EXERCISE MATERIAL:
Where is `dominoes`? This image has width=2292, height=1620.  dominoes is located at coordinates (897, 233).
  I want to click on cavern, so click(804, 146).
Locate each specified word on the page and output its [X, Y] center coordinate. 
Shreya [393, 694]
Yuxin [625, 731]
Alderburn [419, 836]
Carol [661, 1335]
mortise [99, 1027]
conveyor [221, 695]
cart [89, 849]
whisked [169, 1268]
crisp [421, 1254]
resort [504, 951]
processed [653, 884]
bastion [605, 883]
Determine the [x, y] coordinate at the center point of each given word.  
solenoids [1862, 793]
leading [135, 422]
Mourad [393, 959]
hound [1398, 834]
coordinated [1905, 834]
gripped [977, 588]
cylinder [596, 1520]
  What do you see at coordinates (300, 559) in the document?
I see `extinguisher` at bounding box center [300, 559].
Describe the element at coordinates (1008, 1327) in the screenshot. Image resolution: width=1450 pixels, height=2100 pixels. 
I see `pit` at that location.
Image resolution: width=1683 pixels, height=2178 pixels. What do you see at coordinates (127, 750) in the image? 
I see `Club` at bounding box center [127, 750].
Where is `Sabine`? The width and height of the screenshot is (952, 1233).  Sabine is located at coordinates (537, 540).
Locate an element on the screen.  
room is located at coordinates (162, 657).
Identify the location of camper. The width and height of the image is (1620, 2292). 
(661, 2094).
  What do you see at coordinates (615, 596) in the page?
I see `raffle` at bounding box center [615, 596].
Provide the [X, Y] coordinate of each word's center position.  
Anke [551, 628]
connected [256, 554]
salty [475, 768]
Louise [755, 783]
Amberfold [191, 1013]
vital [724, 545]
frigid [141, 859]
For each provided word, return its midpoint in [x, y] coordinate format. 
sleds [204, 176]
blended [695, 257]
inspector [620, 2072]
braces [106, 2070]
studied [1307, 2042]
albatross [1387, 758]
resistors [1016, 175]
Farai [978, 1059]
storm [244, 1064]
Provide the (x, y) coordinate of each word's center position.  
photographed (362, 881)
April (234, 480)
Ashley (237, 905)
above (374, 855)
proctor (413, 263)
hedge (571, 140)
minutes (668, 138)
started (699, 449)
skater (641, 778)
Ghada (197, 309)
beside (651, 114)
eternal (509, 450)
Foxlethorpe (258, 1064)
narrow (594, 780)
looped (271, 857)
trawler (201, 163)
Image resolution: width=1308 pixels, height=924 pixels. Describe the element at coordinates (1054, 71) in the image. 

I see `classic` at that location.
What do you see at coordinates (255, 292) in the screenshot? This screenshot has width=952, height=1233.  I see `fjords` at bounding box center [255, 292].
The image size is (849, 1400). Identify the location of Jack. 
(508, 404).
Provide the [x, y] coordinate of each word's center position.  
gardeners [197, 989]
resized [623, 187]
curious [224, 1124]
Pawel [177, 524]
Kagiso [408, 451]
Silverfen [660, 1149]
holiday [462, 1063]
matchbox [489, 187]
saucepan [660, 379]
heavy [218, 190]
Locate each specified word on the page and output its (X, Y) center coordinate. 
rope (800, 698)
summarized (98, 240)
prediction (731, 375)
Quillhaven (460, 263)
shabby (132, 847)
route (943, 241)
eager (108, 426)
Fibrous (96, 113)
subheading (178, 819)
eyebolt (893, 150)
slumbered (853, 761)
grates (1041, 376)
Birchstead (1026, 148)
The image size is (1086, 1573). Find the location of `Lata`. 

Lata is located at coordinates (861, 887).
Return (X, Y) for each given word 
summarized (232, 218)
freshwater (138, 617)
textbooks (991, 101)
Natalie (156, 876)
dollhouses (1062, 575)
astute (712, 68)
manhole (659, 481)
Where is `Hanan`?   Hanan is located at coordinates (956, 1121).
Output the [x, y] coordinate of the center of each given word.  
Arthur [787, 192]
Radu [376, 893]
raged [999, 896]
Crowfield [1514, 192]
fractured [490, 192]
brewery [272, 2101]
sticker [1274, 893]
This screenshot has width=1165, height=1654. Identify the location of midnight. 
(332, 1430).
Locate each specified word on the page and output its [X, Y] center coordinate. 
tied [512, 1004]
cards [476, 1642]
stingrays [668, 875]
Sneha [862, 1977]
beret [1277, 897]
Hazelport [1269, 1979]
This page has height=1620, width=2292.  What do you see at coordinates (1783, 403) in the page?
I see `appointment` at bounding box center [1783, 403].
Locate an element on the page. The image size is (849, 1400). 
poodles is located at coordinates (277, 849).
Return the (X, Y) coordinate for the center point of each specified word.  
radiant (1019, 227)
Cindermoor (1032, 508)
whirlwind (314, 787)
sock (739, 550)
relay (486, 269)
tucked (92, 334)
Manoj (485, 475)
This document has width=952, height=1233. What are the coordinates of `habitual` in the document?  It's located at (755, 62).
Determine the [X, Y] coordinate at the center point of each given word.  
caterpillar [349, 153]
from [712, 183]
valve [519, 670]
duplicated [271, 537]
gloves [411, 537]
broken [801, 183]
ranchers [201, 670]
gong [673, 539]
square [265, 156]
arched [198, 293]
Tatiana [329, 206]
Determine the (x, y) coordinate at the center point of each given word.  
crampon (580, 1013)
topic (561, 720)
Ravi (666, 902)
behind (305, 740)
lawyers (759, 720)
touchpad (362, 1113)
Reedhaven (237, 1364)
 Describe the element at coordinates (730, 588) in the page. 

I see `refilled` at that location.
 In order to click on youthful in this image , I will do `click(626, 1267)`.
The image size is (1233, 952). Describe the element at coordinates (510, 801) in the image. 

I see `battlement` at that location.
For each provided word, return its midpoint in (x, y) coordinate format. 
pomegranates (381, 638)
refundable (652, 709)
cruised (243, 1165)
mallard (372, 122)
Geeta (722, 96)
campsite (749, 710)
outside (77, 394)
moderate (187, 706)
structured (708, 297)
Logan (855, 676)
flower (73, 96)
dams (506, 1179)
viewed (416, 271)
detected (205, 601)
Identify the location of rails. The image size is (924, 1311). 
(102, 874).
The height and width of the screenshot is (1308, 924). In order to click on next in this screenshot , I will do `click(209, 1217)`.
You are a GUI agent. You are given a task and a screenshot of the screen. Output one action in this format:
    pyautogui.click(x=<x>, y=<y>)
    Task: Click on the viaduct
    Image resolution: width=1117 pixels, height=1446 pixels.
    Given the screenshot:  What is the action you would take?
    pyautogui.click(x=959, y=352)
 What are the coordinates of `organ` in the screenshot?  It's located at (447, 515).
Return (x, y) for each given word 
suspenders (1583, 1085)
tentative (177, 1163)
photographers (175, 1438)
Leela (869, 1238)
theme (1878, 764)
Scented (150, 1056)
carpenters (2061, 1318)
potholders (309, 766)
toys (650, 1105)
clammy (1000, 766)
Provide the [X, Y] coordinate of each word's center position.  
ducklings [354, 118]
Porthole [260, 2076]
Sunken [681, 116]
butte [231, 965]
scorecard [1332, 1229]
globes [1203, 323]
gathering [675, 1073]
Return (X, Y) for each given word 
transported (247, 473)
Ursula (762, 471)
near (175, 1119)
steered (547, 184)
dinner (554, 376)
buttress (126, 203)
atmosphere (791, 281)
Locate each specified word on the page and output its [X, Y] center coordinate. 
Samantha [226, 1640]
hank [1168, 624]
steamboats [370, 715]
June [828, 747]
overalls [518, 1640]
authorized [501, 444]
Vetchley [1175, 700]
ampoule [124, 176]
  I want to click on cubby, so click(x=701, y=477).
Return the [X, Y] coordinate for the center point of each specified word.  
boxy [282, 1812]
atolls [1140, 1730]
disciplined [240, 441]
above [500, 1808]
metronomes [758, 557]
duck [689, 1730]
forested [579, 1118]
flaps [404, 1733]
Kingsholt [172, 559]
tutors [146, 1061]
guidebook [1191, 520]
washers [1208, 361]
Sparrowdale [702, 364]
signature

EXERCISE DESCRIPTION: Recast the listing above as a numbered list, leaving out any blank lines.

WRITTEN ANSWER:
1. Where is `dominoes`? This image has width=2292, height=1620.  dominoes is located at coordinates (897, 233).
2.   I want to click on cavern, so click(804, 146).
3. Locate each specified word on the page and output its [X, Y] center coordinate. 
4. Shreya [393, 694]
5. Yuxin [625, 731]
6. Alderburn [419, 836]
7. Carol [661, 1335]
8. mortise [99, 1027]
9. conveyor [221, 695]
10. cart [89, 849]
11. whisked [169, 1268]
12. crisp [421, 1254]
13. resort [504, 951]
14. processed [653, 884]
15. bastion [605, 883]
16. Determine the [x, y] coordinate at the center point of each given word.  
17. solenoids [1862, 793]
18. leading [135, 422]
19. Mourad [393, 959]
20. hound [1398, 834]
21. coordinated [1905, 834]
22. gripped [977, 588]
23. cylinder [596, 1520]
24.   What do you see at coordinates (300, 559) in the document?
25. I see `extinguisher` at bounding box center [300, 559].
26. Describe the element at coordinates (1008, 1327) in the screenshot. Image resolution: width=1450 pixels, height=2100 pixels. 
27. I see `pit` at that location.
28. Image resolution: width=1683 pixels, height=2178 pixels. What do you see at coordinates (127, 750) in the image? 
29. I see `Club` at bounding box center [127, 750].
30. Where is `Sabine`? The width and height of the screenshot is (952, 1233).  Sabine is located at coordinates (537, 540).
31. Locate an element on the screen.  
32. room is located at coordinates (162, 657).
33. Identify the location of camper. The width and height of the image is (1620, 2292). 
34. (661, 2094).
35.   What do you see at coordinates (615, 596) in the page?
36. I see `raffle` at bounding box center [615, 596].
37. Provide the [X, Y] coordinate of each word's center position.  
38. Anke [551, 628]
39. connected [256, 554]
40. salty [475, 768]
41. Louise [755, 783]
42. Amberfold [191, 1013]
43. vital [724, 545]
44. frigid [141, 859]
45. For each provided word, return its midpoint in [x, y] coordinate format. 
46. sleds [204, 176]
47. blended [695, 257]
48. inspector [620, 2072]
49. braces [106, 2070]
50. studied [1307, 2042]
51. albatross [1387, 758]
52. resistors [1016, 175]
53. Farai [978, 1059]
54. storm [244, 1064]
55. Provide the (x, y) coordinate of each word's center position.  
56. photographed (362, 881)
57. April (234, 480)
58. Ashley (237, 905)
59. above (374, 855)
60. proctor (413, 263)
61. hedge (571, 140)
62. minutes (668, 138)
63. started (699, 449)
64. skater (641, 778)
65. Ghada (197, 309)
66. beside (651, 114)
67. eternal (509, 450)
68. Foxlethorpe (258, 1064)
69. narrow (594, 780)
70. looped (271, 857)
71. trawler (201, 163)
72. Image resolution: width=1308 pixels, height=924 pixels. Describe the element at coordinates (1054, 71) in the image. 
73. I see `classic` at that location.
74. What do you see at coordinates (255, 292) in the screenshot? This screenshot has width=952, height=1233.  I see `fjords` at bounding box center [255, 292].
75. The image size is (849, 1400). Identify the location of Jack. 
76. (508, 404).
77. Provide the [x, y] coordinate of each word's center position.  
78. gardeners [197, 989]
79. resized [623, 187]
80. curious [224, 1124]
81. Pawel [177, 524]
82. Kagiso [408, 451]
83. Silverfen [660, 1149]
84. holiday [462, 1063]
85. matchbox [489, 187]
86. saucepan [660, 379]
87. heavy [218, 190]
88. Locate each specified word on the page and output its (X, Y) center coordinate. 
89. rope (800, 698)
90. summarized (98, 240)
91. prediction (731, 375)
92. Quillhaven (460, 263)
93. shabby (132, 847)
94. route (943, 241)
95. eager (108, 426)
96. Fibrous (96, 113)
97. subheading (178, 819)
98. eyebolt (893, 150)
99. slumbered (853, 761)
100. grates (1041, 376)
101. Birchstead (1026, 148)
102. The image size is (1086, 1573). Find the location of `Lata`. 
103. Lata is located at coordinates (861, 887).
104. Return (X, Y) for each given word 
105. summarized (232, 218)
106. freshwater (138, 617)
107. textbooks (991, 101)
108. Natalie (156, 876)
109. dollhouses (1062, 575)
110. astute (712, 68)
111. manhole (659, 481)
112. Where is `Hanan`?   Hanan is located at coordinates (956, 1121).
113. Output the [x, y] coordinate of the center of each given word.  
114. Arthur [787, 192]
115. Radu [376, 893]
116. raged [999, 896]
117. Crowfield [1514, 192]
118. fractured [490, 192]
119. brewery [272, 2101]
120. sticker [1274, 893]
121. This screenshot has width=1165, height=1654. Identify the location of midnight. 
122. (332, 1430).
123. Locate each specified word on the page and output its [X, Y] center coordinate. 
124. tied [512, 1004]
125. cards [476, 1642]
126. stingrays [668, 875]
127. Sneha [862, 1977]
128. beret [1277, 897]
129. Hazelport [1269, 1979]
130. This page has height=1620, width=2292.  What do you see at coordinates (1783, 403) in the page?
131. I see `appointment` at bounding box center [1783, 403].
132. Locate an element on the page. The image size is (849, 1400). 
133. poodles is located at coordinates (277, 849).
134. Return the (X, Y) coordinate for the center point of each specified word.  
135. radiant (1019, 227)
136. Cindermoor (1032, 508)
137. whirlwind (314, 787)
138. sock (739, 550)
139. relay (486, 269)
140. tucked (92, 334)
141. Manoj (485, 475)
142. This document has width=952, height=1233. What are the coordinates of `habitual` in the document?  It's located at (755, 62).
143. Determine the [X, Y] coordinate at the center point of each given word.  
144. caterpillar [349, 153]
145. from [712, 183]
146. valve [519, 670]
147. duplicated [271, 537]
148. gloves [411, 537]
149. broken [801, 183]
150. ranchers [201, 670]
151. gong [673, 539]
152. square [265, 156]
153. arched [198, 293]
154. Tatiana [329, 206]
155. Determine the (x, y) coordinate at the center point of each given word.  
156. crampon (580, 1013)
157. topic (561, 720)
158. Ravi (666, 902)
159. behind (305, 740)
160. lawyers (759, 720)
161. touchpad (362, 1113)
162. Reedhaven (237, 1364)
163.  Describe the element at coordinates (730, 588) in the page. 
164. I see `refilled` at that location.
165.  In order to click on youthful in this image , I will do `click(626, 1267)`.
166. The image size is (1233, 952). Describe the element at coordinates (510, 801) in the image. 
167. I see `battlement` at that location.
168. For each provided word, return its midpoint in (x, y) coordinate format. 
169. pomegranates (381, 638)
170. refundable (652, 709)
171. cruised (243, 1165)
172. mallard (372, 122)
173. Geeta (722, 96)
174. campsite (749, 710)
175. outside (77, 394)
176. moderate (187, 706)
177. structured (708, 297)
178. Logan (855, 676)
179. flower (73, 96)
180. dams (506, 1179)
181. viewed (416, 271)
182. detected (205, 601)
183. Identify the location of rails. The image size is (924, 1311). 
184. (102, 874).
185. The height and width of the screenshot is (1308, 924). In order to click on next in this screenshot , I will do `click(209, 1217)`.
186. You are a GUI agent. You are given a task and a screenshot of the screen. Output one action in this format:
187.     pyautogui.click(x=<x>, y=<y>)
188.     Task: Click on the viaduct
189.     Image resolution: width=1117 pixels, height=1446 pixels.
190.     Given the screenshot:  What is the action you would take?
191.     pyautogui.click(x=959, y=352)
192.  What are the coordinates of `organ` in the screenshot?  It's located at (447, 515).
193. Return (x, y) for each given word 
194. suspenders (1583, 1085)
195. tentative (177, 1163)
196. photographers (175, 1438)
197. Leela (869, 1238)
198. theme (1878, 764)
199. Scented (150, 1056)
200. carpenters (2061, 1318)
201. potholders (309, 766)
202. toys (650, 1105)
203. clammy (1000, 766)
204. Provide the [X, Y] coordinate of each word's center position.  
205. ducklings [354, 118]
206. Porthole [260, 2076]
207. Sunken [681, 116]
208. butte [231, 965]
209. scorecard [1332, 1229]
210. globes [1203, 323]
211. gathering [675, 1073]
212. Return (X, Y) for each given word 
213. transported (247, 473)
214. Ursula (762, 471)
215. near (175, 1119)
216. steered (547, 184)
217. dinner (554, 376)
218. buttress (126, 203)
219. atmosphere (791, 281)
220. Locate each specified word on the page and output its [X, Y] center coordinate. 
221. Samantha [226, 1640]
222. hank [1168, 624]
223. steamboats [370, 715]
224. June [828, 747]
225. overalls [518, 1640]
226. authorized [501, 444]
227. Vetchley [1175, 700]
228. ampoule [124, 176]
229.   I want to click on cubby, so click(x=701, y=477).
230. Return the [X, Y] coordinate for the center point of each specified word.  
231. boxy [282, 1812]
232. atolls [1140, 1730]
233. disciplined [240, 441]
234. above [500, 1808]
235. metronomes [758, 557]
236. duck [689, 1730]
237. forested [579, 1118]
238. flaps [404, 1733]
239. Kingsholt [172, 559]
240. tutors [146, 1061]
241. guidebook [1191, 520]
242. washers [1208, 361]
243. Sparrowdale [702, 364]
244. signature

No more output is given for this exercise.